Goal: Please show each line below that contains the word "trapezoid", copied in full.
★ ★ ★ ★ ★ ★ ★
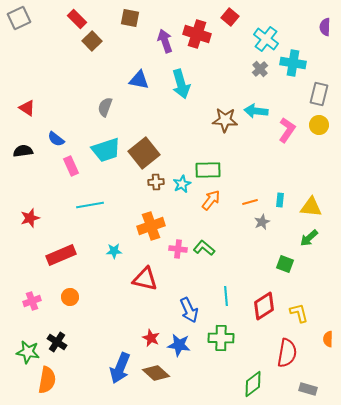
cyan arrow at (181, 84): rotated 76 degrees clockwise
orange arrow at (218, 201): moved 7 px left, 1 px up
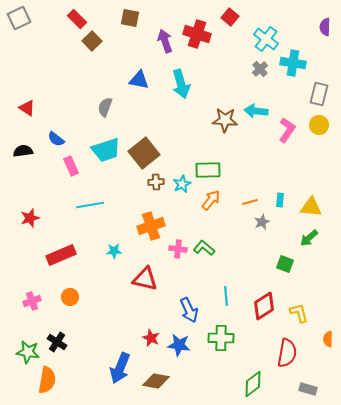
brown diamond at (156, 373): moved 8 px down; rotated 32 degrees counterclockwise
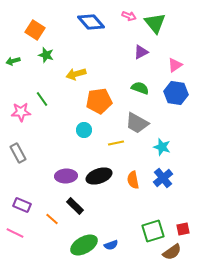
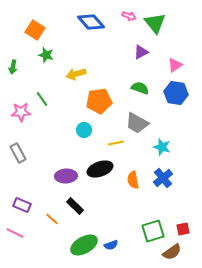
green arrow: moved 6 px down; rotated 64 degrees counterclockwise
black ellipse: moved 1 px right, 7 px up
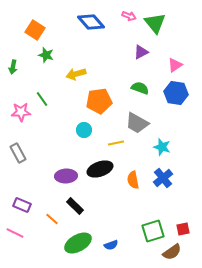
green ellipse: moved 6 px left, 2 px up
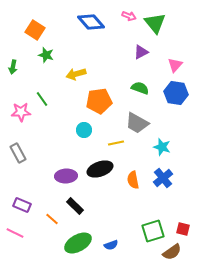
pink triangle: rotated 14 degrees counterclockwise
red square: rotated 24 degrees clockwise
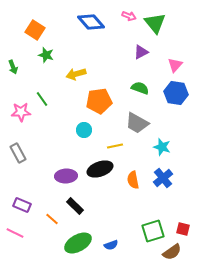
green arrow: rotated 32 degrees counterclockwise
yellow line: moved 1 px left, 3 px down
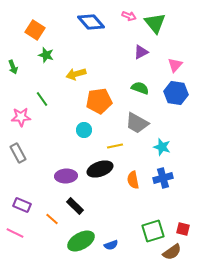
pink star: moved 5 px down
blue cross: rotated 24 degrees clockwise
green ellipse: moved 3 px right, 2 px up
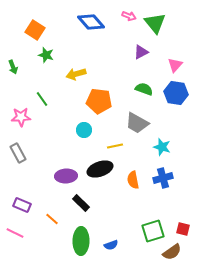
green semicircle: moved 4 px right, 1 px down
orange pentagon: rotated 15 degrees clockwise
black rectangle: moved 6 px right, 3 px up
green ellipse: rotated 60 degrees counterclockwise
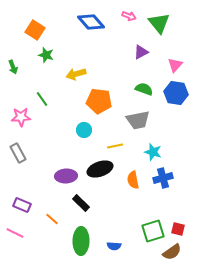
green triangle: moved 4 px right
gray trapezoid: moved 1 px right, 3 px up; rotated 40 degrees counterclockwise
cyan star: moved 9 px left, 5 px down
red square: moved 5 px left
blue semicircle: moved 3 px right, 1 px down; rotated 24 degrees clockwise
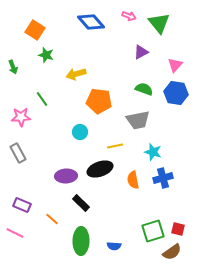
cyan circle: moved 4 px left, 2 px down
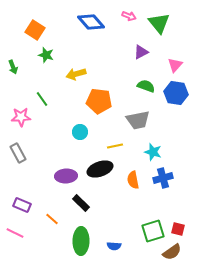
green semicircle: moved 2 px right, 3 px up
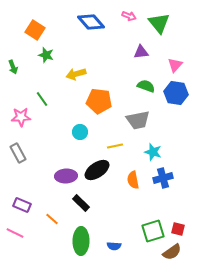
purple triangle: rotated 21 degrees clockwise
black ellipse: moved 3 px left, 1 px down; rotated 15 degrees counterclockwise
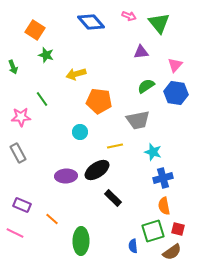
green semicircle: rotated 54 degrees counterclockwise
orange semicircle: moved 31 px right, 26 px down
black rectangle: moved 32 px right, 5 px up
blue semicircle: moved 19 px right; rotated 80 degrees clockwise
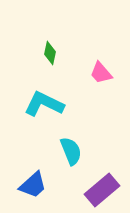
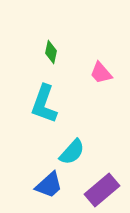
green diamond: moved 1 px right, 1 px up
cyan L-shape: rotated 96 degrees counterclockwise
cyan semicircle: moved 1 px right, 1 px down; rotated 64 degrees clockwise
blue trapezoid: moved 16 px right
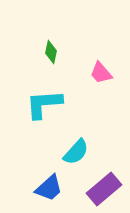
cyan L-shape: rotated 66 degrees clockwise
cyan semicircle: moved 4 px right
blue trapezoid: moved 3 px down
purple rectangle: moved 2 px right, 1 px up
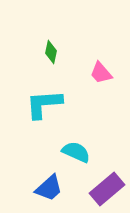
cyan semicircle: rotated 108 degrees counterclockwise
purple rectangle: moved 3 px right
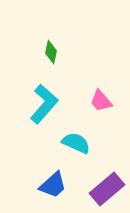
pink trapezoid: moved 28 px down
cyan L-shape: rotated 135 degrees clockwise
cyan semicircle: moved 9 px up
blue trapezoid: moved 4 px right, 3 px up
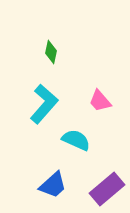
pink trapezoid: moved 1 px left
cyan semicircle: moved 3 px up
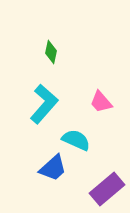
pink trapezoid: moved 1 px right, 1 px down
blue trapezoid: moved 17 px up
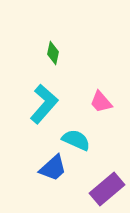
green diamond: moved 2 px right, 1 px down
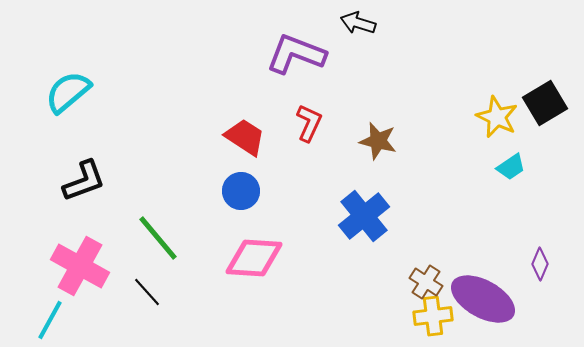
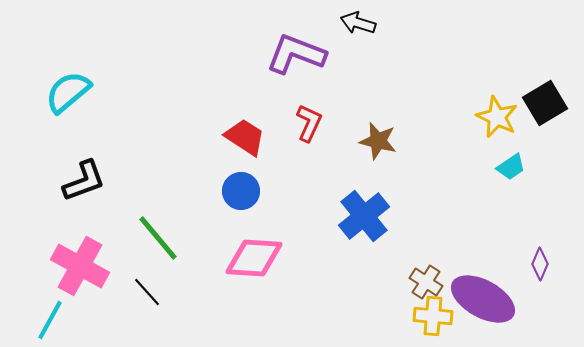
yellow cross: rotated 12 degrees clockwise
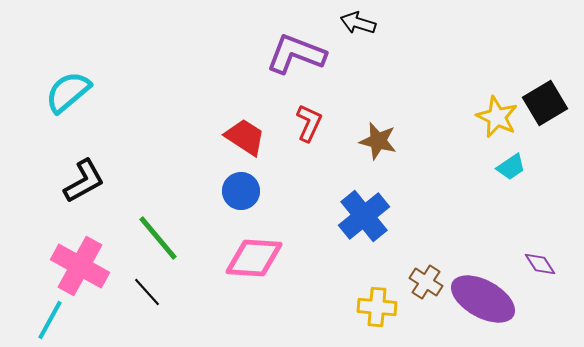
black L-shape: rotated 9 degrees counterclockwise
purple diamond: rotated 56 degrees counterclockwise
yellow cross: moved 56 px left, 9 px up
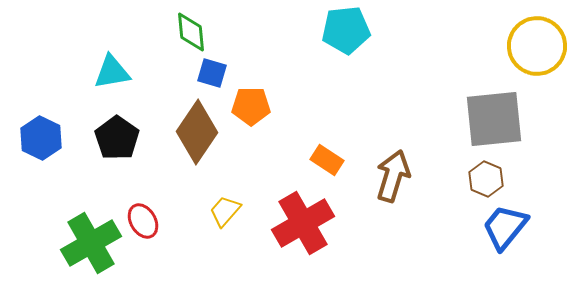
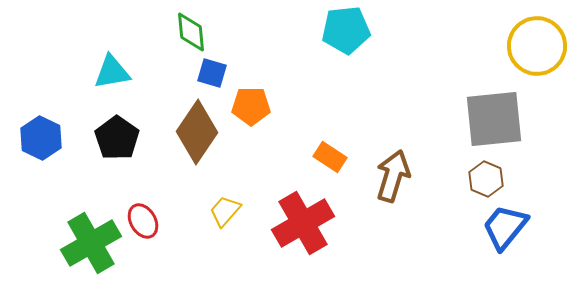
orange rectangle: moved 3 px right, 3 px up
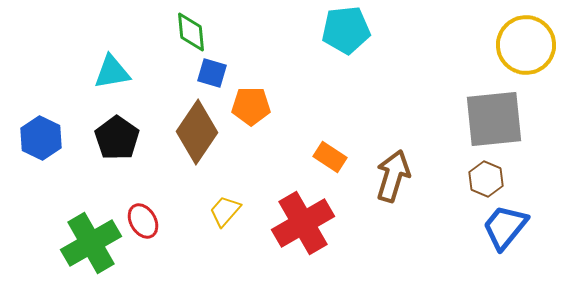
yellow circle: moved 11 px left, 1 px up
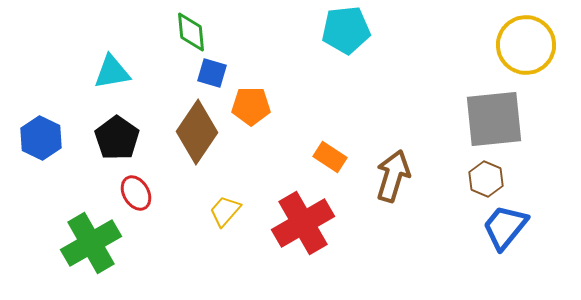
red ellipse: moved 7 px left, 28 px up
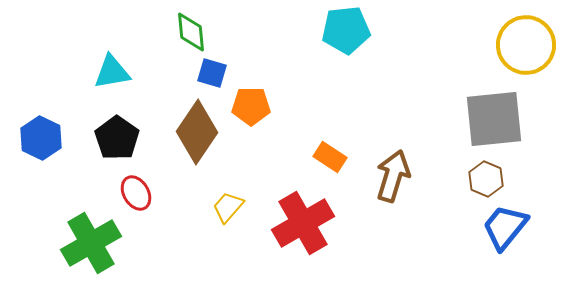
yellow trapezoid: moved 3 px right, 4 px up
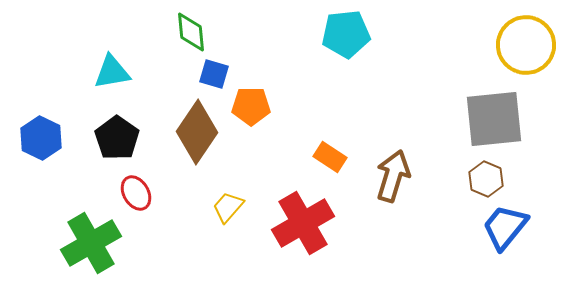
cyan pentagon: moved 4 px down
blue square: moved 2 px right, 1 px down
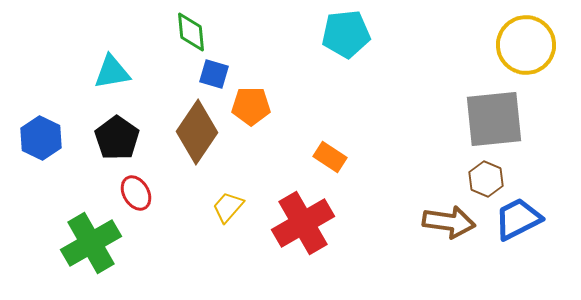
brown arrow: moved 56 px right, 46 px down; rotated 81 degrees clockwise
blue trapezoid: moved 13 px right, 8 px up; rotated 24 degrees clockwise
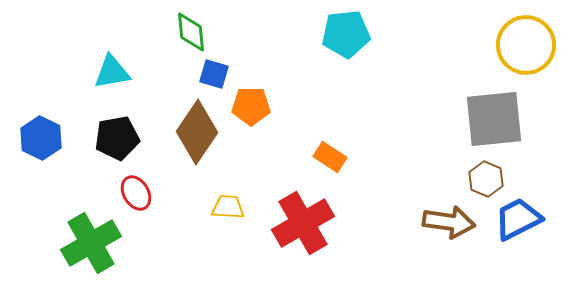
black pentagon: rotated 27 degrees clockwise
yellow trapezoid: rotated 52 degrees clockwise
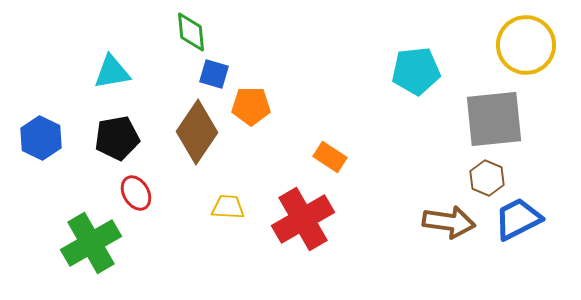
cyan pentagon: moved 70 px right, 37 px down
brown hexagon: moved 1 px right, 1 px up
red cross: moved 4 px up
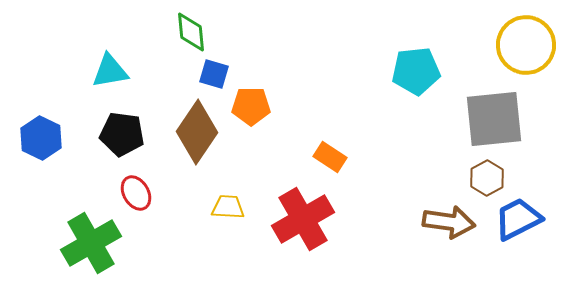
cyan triangle: moved 2 px left, 1 px up
black pentagon: moved 5 px right, 4 px up; rotated 18 degrees clockwise
brown hexagon: rotated 8 degrees clockwise
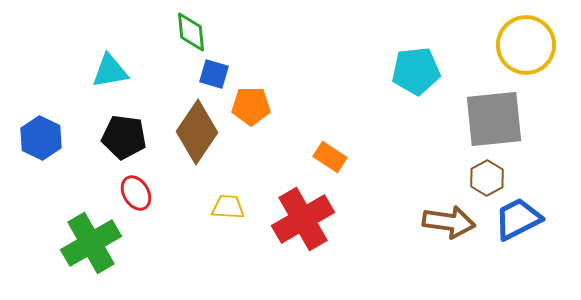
black pentagon: moved 2 px right, 3 px down
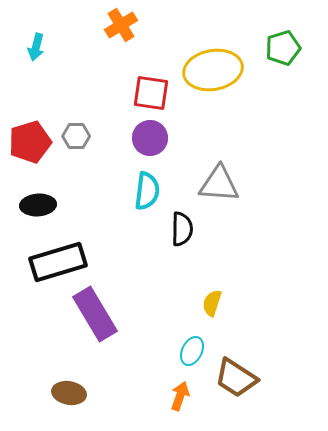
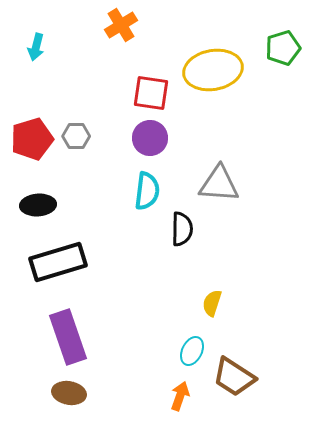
red pentagon: moved 2 px right, 3 px up
purple rectangle: moved 27 px left, 23 px down; rotated 12 degrees clockwise
brown trapezoid: moved 2 px left, 1 px up
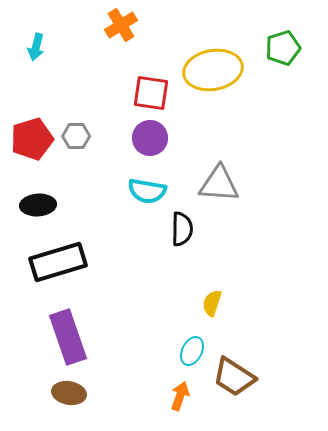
cyan semicircle: rotated 93 degrees clockwise
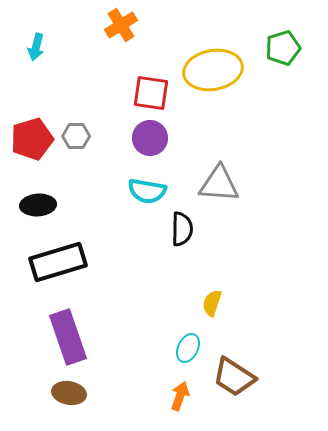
cyan ellipse: moved 4 px left, 3 px up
★ ★ ★ ★ ★ ★ ★
Full output:
gray trapezoid: moved 1 px right, 3 px up; rotated 40 degrees counterclockwise
blue trapezoid: moved 16 px right
blue trapezoid: moved 3 px down
pink trapezoid: moved 28 px down
blue trapezoid: moved 4 px right, 3 px up
pink trapezoid: moved 1 px left
pink trapezoid: moved 1 px right, 1 px down
blue trapezoid: moved 17 px up
yellow trapezoid: moved 3 px right, 4 px up
blue trapezoid: moved 13 px right, 8 px up; rotated 24 degrees clockwise
yellow trapezoid: rotated 52 degrees clockwise
brown trapezoid: moved 2 px left, 1 px up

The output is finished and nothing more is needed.